-- Opening Marker --

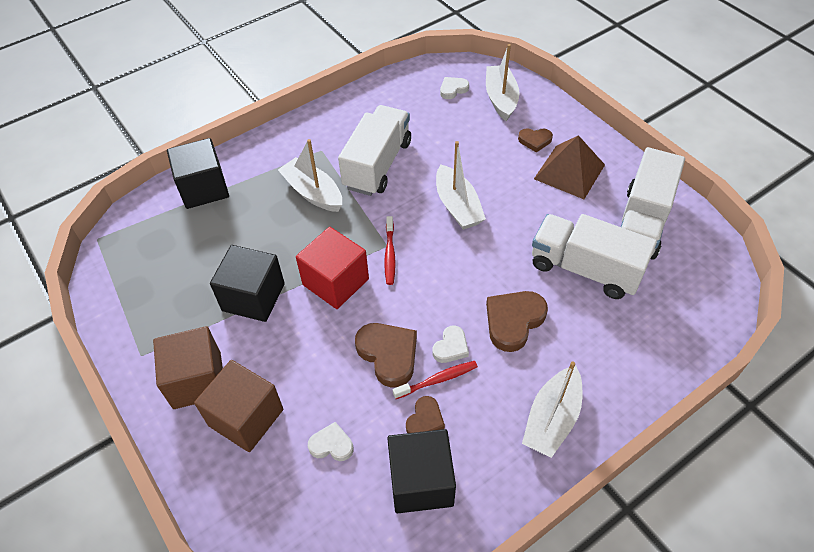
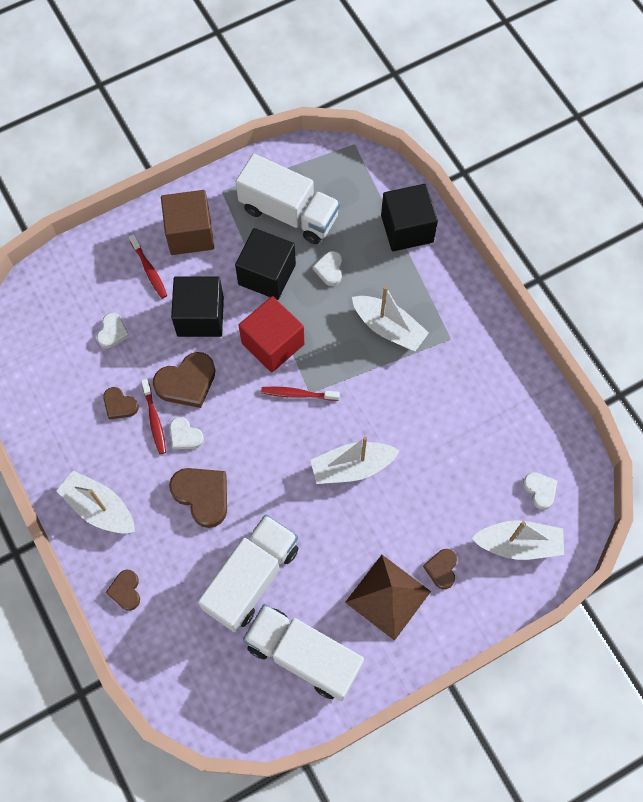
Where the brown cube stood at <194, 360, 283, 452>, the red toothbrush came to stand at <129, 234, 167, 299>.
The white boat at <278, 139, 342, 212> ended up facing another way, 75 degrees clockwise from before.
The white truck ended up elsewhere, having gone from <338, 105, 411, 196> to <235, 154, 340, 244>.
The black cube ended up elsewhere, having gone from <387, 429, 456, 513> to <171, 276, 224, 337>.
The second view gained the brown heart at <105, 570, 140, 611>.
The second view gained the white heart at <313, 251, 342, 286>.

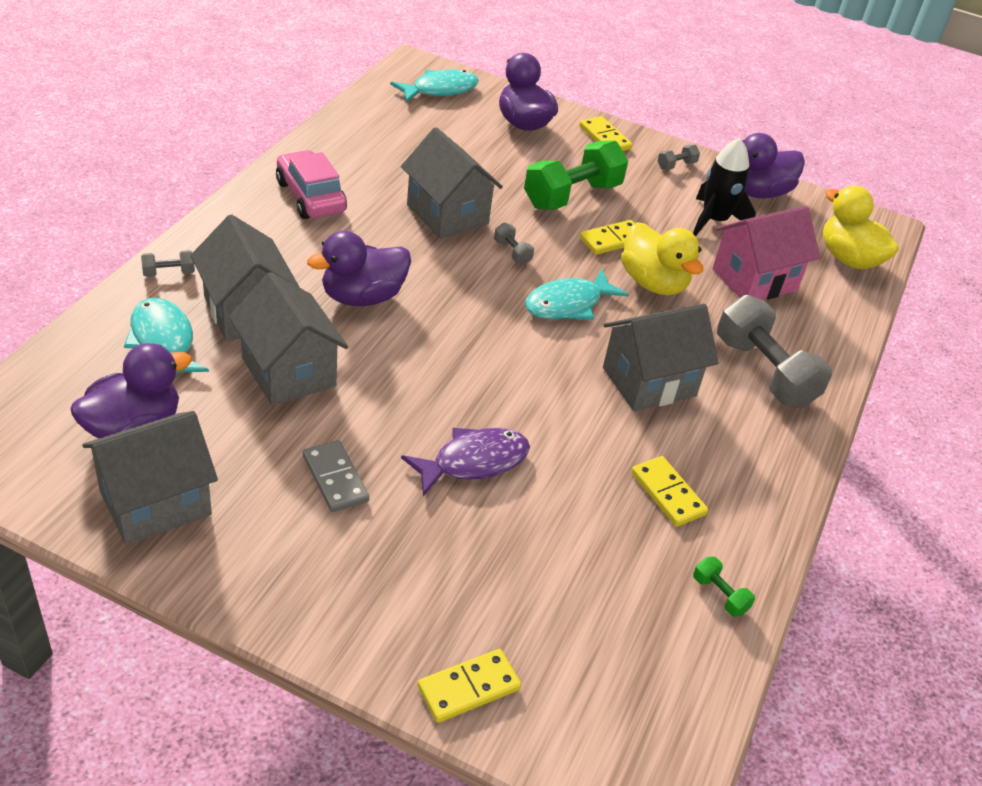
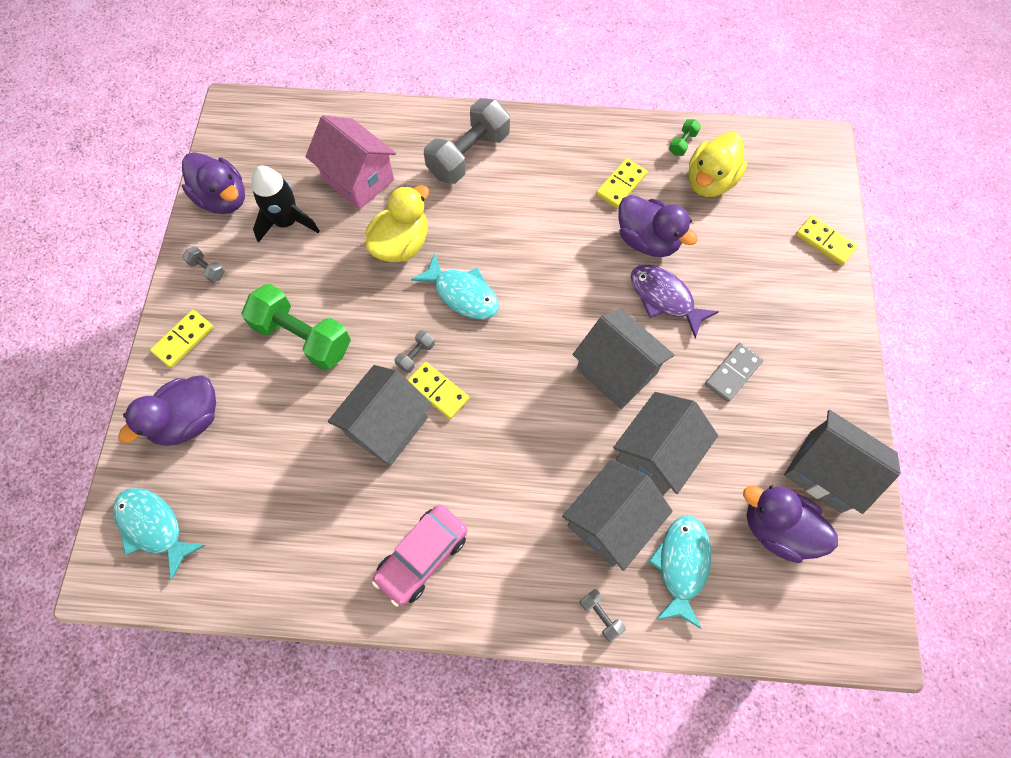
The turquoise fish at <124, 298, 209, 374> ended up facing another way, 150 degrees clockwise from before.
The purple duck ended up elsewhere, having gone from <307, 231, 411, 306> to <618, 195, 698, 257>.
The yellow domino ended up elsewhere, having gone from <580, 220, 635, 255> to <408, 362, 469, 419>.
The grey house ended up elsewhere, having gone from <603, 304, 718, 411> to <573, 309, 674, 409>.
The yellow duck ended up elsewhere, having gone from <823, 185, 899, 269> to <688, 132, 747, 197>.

-- Closing Marker --

_Task description_
Among the entries above, the line containing "The black cube", the line containing "The second view gained the brown", and all lines between them are to be restated word for word; nothing else belongs in the reply.

_Exercise result_
The black cube ended up elsewhere, having gone from <387, 429, 456, 513> to <171, 276, 224, 337>.
The second view gained the brown heart at <105, 570, 140, 611>.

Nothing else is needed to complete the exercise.